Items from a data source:
************
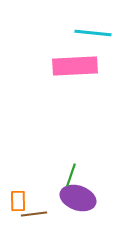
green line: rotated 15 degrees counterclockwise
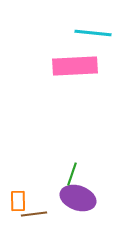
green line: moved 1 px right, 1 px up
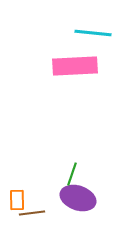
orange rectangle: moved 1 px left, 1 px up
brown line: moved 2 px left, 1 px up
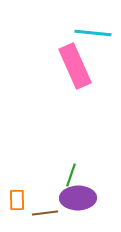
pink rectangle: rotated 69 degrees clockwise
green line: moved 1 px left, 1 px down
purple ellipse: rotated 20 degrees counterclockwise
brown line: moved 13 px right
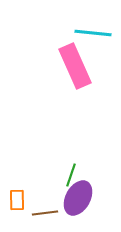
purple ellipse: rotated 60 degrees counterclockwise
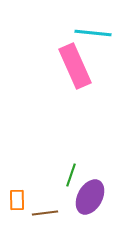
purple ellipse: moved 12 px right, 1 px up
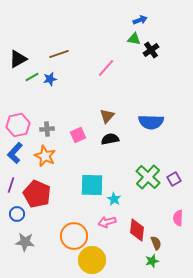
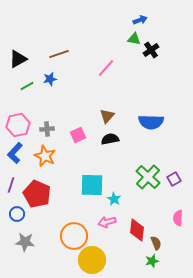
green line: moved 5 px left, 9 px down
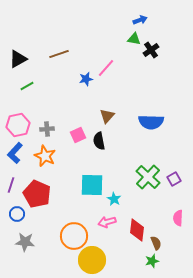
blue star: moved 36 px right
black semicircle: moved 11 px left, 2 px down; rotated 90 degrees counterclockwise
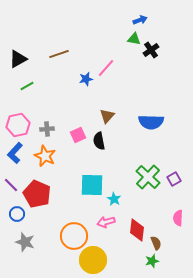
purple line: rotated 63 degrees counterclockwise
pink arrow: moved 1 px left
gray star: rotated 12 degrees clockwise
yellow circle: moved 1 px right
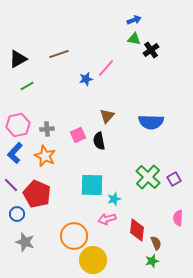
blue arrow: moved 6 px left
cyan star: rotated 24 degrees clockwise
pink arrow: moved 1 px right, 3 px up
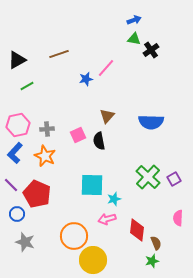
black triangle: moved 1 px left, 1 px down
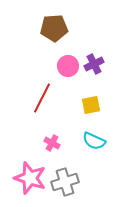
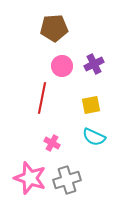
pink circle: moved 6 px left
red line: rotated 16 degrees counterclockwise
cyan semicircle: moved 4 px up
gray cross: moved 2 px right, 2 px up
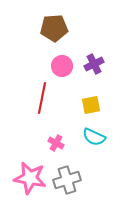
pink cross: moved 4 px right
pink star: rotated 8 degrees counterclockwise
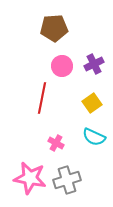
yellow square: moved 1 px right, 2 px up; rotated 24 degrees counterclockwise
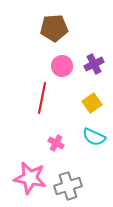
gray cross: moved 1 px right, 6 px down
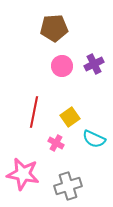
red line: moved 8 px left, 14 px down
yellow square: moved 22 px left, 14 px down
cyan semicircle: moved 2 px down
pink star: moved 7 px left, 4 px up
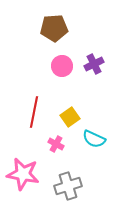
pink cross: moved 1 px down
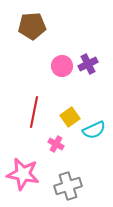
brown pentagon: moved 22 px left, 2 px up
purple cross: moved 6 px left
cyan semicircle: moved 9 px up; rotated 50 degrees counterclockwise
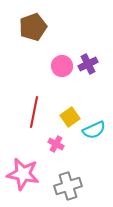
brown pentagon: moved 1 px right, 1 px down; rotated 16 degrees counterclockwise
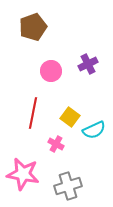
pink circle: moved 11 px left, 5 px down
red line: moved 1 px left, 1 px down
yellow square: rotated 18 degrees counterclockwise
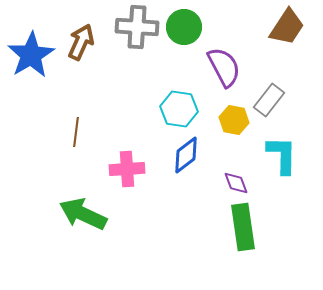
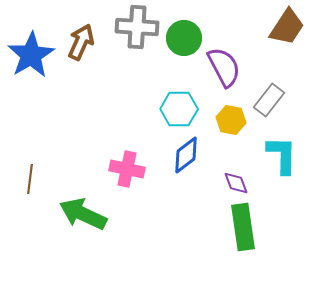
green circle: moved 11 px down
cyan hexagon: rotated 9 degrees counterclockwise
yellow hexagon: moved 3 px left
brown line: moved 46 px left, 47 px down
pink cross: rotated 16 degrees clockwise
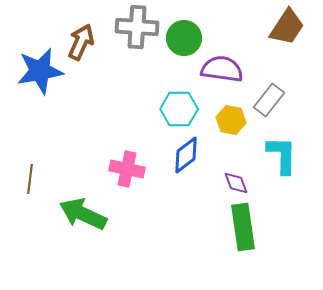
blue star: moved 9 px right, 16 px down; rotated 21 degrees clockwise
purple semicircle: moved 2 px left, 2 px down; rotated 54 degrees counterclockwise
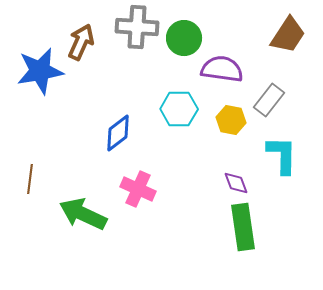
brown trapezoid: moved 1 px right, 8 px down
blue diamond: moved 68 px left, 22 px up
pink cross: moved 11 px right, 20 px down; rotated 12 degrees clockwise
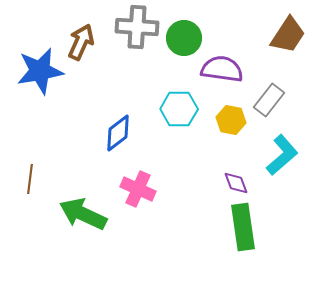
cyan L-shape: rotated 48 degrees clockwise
************
> _PROBLEM TO WORK ON_
Reproduce every line of the listing above verbatim, omitting the pictures from your answer.

> _WRITTEN REPLY_
green line: rotated 15 degrees counterclockwise
green line: moved 1 px right, 1 px up
orange rectangle: moved 1 px left, 1 px up
brown line: moved 2 px left, 1 px up
pink rectangle: rotated 69 degrees clockwise
green line: moved 1 px left, 1 px down
purple ellipse: rotated 20 degrees counterclockwise
brown line: moved 13 px right
purple ellipse: rotated 60 degrees counterclockwise
purple ellipse: moved 12 px right, 1 px up
green line: moved 5 px left, 9 px down
blue star: moved 36 px right
black semicircle: moved 11 px left, 2 px down; rotated 90 degrees counterclockwise
purple line: rotated 63 degrees counterclockwise
pink arrow: moved 1 px left
gray star: rotated 12 degrees clockwise
yellow circle: moved 1 px right
blue arrow: moved 6 px left
cyan star: rotated 24 degrees clockwise
pink arrow: moved 1 px right, 3 px up
black triangle: moved 1 px left, 1 px down
pink circle: moved 6 px left
red line: rotated 16 degrees counterclockwise
cyan semicircle: moved 4 px up
gray cross: moved 2 px right, 2 px up
pink cross: moved 4 px right
pink star: rotated 8 degrees counterclockwise
yellow square: moved 1 px right, 2 px up; rotated 24 degrees counterclockwise
gray cross: moved 1 px right, 6 px down
red line: moved 8 px left, 14 px down
yellow square: moved 22 px left, 14 px down
cyan semicircle: moved 2 px down
pink star: moved 7 px left, 4 px up
pink cross: moved 1 px down
brown pentagon: moved 22 px left, 2 px up
purple cross: moved 6 px left
cyan semicircle: moved 9 px up; rotated 50 degrees counterclockwise
brown pentagon: moved 1 px right, 1 px down; rotated 16 degrees counterclockwise
pink circle: moved 11 px left, 5 px down
red line: moved 1 px left, 1 px down
yellow square: rotated 18 degrees counterclockwise
green circle: moved 11 px down
cyan hexagon: rotated 9 degrees counterclockwise
yellow hexagon: moved 3 px left
brown line: moved 46 px left, 47 px down
pink cross: rotated 16 degrees clockwise
blue star: moved 9 px right, 16 px down; rotated 21 degrees clockwise
purple semicircle: moved 2 px left, 2 px down; rotated 54 degrees counterclockwise
brown trapezoid: moved 1 px right, 8 px down
blue diamond: moved 68 px left, 22 px up
pink cross: moved 11 px right, 20 px down; rotated 12 degrees clockwise
cyan L-shape: rotated 48 degrees clockwise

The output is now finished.